● WHAT THE EXERCISE ASKS:
Collect every line of the rows below that contains the word "enough", matching case exactly.

Saved data entries:
───

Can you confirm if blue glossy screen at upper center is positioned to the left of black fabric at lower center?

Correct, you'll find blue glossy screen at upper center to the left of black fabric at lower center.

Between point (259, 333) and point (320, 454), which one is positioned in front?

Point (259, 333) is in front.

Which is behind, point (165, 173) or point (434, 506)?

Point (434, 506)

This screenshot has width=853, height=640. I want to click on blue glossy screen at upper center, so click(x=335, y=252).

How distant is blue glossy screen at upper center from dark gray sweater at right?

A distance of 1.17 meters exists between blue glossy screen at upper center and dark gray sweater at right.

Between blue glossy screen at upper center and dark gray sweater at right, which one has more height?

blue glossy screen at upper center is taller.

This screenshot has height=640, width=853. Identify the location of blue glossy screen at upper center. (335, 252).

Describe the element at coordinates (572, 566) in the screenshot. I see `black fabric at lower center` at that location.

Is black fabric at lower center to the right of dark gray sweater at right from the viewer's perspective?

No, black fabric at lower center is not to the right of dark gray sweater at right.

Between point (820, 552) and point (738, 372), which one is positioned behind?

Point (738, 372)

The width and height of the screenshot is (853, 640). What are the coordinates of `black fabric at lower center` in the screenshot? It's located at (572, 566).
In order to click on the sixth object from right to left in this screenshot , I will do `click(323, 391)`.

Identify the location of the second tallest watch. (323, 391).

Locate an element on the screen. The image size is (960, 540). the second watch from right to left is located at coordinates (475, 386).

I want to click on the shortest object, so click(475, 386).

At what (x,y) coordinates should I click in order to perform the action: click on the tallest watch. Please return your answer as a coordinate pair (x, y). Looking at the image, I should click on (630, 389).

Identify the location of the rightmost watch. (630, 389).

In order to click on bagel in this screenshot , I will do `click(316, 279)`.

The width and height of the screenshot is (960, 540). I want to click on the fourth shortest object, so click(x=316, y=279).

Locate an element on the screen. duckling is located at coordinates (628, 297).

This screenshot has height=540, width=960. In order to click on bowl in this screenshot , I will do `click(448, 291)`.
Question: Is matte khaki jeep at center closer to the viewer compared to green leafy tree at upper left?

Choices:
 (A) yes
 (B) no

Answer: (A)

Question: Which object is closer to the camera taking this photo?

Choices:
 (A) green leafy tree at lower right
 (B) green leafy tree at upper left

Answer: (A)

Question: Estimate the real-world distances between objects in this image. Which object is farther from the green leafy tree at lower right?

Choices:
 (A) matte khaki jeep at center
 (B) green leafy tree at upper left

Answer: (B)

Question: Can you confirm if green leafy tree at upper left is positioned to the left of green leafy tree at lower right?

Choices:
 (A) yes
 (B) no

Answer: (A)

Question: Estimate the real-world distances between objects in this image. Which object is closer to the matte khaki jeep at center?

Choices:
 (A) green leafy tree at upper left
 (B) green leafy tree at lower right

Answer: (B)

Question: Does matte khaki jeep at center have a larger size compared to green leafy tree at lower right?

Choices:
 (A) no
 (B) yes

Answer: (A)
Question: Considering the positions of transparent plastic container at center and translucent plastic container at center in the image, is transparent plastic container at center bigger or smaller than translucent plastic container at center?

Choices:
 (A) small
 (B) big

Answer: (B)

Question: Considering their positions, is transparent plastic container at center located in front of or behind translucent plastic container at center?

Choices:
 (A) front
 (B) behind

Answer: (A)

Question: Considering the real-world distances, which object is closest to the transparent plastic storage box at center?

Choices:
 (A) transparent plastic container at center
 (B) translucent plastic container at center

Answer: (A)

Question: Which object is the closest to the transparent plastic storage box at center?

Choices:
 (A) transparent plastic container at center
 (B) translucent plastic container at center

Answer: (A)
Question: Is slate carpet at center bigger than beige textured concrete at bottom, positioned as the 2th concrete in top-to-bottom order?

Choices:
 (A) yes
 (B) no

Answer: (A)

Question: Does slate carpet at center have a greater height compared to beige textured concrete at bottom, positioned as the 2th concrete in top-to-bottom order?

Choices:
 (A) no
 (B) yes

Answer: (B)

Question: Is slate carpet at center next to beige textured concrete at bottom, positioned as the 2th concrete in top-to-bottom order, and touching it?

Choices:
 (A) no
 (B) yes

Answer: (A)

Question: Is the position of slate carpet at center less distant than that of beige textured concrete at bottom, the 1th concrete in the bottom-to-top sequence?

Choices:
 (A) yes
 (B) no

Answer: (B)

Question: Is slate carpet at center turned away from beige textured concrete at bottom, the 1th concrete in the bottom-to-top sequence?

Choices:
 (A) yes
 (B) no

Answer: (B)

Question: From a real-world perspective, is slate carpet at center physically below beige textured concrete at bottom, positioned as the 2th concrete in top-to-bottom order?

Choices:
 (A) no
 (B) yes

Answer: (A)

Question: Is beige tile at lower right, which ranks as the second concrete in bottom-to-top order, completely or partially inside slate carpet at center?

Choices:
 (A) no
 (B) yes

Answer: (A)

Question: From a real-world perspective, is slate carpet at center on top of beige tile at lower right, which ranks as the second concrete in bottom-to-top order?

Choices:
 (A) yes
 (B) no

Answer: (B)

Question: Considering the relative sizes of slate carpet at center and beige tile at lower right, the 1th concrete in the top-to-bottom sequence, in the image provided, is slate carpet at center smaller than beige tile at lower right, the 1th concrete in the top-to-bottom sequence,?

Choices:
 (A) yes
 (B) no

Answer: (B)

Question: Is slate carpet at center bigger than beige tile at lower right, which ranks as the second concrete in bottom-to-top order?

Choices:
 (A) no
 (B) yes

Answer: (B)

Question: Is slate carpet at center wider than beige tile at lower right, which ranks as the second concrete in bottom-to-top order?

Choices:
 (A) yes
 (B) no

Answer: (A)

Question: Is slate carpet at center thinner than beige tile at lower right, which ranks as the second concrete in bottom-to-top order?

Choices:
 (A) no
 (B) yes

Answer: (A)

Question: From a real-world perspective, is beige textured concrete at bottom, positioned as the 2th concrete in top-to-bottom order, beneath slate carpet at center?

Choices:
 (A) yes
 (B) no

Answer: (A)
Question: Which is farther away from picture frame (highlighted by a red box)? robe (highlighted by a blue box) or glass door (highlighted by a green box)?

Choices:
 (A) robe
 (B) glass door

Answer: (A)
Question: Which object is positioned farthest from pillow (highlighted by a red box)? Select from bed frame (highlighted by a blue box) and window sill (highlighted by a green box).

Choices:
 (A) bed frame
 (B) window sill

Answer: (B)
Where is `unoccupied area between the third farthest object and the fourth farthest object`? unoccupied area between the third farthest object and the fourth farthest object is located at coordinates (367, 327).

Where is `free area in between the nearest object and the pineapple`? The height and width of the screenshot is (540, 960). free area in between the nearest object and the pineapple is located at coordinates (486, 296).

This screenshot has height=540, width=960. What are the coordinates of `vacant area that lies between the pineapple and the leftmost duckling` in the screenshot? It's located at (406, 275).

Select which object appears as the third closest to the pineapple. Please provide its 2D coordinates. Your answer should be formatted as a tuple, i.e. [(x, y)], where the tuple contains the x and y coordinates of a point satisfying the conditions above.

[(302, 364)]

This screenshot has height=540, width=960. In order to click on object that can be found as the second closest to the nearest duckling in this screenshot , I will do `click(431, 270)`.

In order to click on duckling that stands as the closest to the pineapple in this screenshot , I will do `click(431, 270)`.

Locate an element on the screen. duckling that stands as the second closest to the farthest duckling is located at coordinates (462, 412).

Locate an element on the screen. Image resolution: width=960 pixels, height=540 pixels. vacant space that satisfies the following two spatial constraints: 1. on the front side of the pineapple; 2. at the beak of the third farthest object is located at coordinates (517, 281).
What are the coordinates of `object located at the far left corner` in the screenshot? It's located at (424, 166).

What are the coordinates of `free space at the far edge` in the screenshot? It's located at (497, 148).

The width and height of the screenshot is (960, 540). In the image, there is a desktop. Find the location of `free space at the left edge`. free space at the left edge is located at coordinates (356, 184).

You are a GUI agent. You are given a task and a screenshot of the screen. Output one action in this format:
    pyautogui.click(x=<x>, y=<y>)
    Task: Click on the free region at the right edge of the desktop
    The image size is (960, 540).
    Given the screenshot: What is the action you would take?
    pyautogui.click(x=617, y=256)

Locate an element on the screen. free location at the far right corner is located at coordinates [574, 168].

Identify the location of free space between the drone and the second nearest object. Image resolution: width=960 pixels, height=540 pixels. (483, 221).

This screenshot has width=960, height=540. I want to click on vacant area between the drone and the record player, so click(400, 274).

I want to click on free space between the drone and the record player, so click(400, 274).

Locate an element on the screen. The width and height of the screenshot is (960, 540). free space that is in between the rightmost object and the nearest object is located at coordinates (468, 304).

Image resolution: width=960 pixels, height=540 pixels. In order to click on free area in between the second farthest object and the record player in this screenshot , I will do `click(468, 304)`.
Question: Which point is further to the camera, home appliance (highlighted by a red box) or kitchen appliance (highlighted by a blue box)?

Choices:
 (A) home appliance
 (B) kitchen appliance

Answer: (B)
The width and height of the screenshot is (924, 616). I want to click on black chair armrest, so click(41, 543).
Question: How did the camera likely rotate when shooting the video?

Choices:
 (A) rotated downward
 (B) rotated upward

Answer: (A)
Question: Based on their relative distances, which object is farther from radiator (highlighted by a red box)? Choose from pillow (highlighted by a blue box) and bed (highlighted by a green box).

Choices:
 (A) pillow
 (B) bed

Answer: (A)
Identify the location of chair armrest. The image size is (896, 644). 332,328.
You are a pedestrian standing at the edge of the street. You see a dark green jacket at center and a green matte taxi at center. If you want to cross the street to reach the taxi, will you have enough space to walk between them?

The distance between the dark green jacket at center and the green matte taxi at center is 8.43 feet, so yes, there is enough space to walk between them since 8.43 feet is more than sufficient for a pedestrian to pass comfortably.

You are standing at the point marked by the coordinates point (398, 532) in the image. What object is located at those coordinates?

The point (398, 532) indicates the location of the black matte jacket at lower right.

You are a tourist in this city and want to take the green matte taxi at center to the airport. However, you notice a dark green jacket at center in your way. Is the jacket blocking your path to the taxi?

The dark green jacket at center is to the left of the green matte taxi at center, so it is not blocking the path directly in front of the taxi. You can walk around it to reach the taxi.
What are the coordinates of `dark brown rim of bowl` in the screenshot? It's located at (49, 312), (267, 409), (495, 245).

───

● SOLUTION TO THE PROBLEM:
You are a pedestrian standing at the edge of the street. You see a dark green jacket at center and a green matte taxi at center. If you want to cross the street to reach the taxi, will you have enough space to walk between them?
The distance between the dark green jacket at center and the green matte taxi at center is 8.43 feet, so yes, there is enough space to walk between them since 8.43 feet is more than sufficient for a pedestrian to pass comfortably.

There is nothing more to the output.